━━ SOURCE DATA ━━

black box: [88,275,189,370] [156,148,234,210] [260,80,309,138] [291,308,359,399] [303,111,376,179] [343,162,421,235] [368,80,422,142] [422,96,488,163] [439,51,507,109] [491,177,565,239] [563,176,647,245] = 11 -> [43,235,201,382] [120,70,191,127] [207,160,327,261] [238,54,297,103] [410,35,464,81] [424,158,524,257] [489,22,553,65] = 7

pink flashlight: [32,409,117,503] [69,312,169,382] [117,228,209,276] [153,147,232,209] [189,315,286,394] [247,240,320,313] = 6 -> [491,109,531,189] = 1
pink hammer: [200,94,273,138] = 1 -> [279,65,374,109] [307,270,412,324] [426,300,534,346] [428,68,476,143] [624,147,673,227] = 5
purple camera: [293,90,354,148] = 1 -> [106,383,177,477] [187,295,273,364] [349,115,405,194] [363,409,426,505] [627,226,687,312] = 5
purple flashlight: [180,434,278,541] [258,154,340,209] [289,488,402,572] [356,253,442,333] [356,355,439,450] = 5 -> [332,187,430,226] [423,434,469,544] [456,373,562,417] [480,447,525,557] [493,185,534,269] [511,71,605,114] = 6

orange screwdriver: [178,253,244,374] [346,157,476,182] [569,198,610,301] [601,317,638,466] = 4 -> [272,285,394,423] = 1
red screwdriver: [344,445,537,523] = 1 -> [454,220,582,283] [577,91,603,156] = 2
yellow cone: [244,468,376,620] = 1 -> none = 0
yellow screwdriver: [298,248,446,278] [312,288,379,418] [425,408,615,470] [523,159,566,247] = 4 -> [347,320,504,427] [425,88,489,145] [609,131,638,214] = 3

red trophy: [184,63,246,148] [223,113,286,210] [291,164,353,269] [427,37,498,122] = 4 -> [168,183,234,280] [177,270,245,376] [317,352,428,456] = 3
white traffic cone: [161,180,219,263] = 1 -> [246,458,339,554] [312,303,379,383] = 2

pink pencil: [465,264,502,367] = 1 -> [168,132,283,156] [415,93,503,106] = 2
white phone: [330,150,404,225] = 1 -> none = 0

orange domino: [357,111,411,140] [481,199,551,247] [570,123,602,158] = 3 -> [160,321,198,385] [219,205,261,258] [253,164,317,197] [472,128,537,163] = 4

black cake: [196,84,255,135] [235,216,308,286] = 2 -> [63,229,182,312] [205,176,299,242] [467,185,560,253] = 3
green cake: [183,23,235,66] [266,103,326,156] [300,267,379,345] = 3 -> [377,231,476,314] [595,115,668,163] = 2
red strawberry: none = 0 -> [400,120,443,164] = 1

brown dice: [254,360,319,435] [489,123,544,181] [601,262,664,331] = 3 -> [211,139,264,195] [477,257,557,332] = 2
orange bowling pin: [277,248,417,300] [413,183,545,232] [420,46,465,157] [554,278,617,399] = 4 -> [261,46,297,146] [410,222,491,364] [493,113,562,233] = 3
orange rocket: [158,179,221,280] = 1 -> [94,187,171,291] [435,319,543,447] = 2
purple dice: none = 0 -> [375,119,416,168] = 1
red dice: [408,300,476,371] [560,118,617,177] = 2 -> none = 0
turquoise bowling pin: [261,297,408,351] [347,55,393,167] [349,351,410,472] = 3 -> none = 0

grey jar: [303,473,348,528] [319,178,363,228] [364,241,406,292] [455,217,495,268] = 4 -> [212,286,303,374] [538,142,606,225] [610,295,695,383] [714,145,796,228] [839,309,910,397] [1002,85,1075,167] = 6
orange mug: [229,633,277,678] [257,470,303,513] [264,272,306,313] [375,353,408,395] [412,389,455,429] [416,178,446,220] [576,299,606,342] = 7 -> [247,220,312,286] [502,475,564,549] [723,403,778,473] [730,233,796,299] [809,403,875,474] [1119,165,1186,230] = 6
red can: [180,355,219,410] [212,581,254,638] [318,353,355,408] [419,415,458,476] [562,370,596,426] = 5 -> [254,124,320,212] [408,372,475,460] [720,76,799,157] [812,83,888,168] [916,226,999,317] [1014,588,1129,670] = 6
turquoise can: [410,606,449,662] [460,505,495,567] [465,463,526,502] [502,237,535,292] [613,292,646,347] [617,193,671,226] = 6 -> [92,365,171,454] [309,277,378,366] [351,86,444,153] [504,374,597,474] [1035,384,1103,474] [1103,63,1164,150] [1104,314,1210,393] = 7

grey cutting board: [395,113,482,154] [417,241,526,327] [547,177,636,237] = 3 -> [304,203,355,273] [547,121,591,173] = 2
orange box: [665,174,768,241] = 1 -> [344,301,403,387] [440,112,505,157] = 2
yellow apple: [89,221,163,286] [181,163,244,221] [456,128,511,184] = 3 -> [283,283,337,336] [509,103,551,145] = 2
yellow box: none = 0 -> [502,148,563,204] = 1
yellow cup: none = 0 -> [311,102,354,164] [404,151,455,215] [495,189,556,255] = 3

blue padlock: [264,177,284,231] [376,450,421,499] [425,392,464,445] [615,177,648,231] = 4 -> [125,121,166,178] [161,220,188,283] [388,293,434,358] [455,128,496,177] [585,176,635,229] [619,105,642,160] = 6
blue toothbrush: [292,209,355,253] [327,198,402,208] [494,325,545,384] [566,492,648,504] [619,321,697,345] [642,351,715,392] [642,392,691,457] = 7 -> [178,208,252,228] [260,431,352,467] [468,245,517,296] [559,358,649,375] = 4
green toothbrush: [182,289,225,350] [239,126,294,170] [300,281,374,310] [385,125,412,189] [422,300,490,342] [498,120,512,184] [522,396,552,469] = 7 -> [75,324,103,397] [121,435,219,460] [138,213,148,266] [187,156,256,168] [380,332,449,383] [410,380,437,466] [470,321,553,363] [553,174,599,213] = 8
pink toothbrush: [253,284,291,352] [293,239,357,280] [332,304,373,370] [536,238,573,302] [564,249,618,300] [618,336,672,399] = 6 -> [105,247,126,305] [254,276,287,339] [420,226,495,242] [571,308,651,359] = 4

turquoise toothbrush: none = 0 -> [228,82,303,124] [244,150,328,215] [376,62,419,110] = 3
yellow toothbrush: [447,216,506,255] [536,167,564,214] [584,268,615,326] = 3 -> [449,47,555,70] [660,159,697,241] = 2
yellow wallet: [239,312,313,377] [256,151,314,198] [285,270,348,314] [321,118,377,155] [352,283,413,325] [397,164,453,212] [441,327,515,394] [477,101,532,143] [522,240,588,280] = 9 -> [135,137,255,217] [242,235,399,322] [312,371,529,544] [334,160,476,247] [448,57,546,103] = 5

━━━

### WORK TASK
Only lines with the word "dice" are wanted; pull each of them from the records.

### ANSWER SECTION
brown dice: [254,360,319,435] [489,123,544,181] [601,262,664,331] = 3 -> [211,139,264,195] [477,257,557,332] = 2
purple dice: none = 0 -> [375,119,416,168] = 1
red dice: [408,300,476,371] [560,118,617,177] = 2 -> none = 0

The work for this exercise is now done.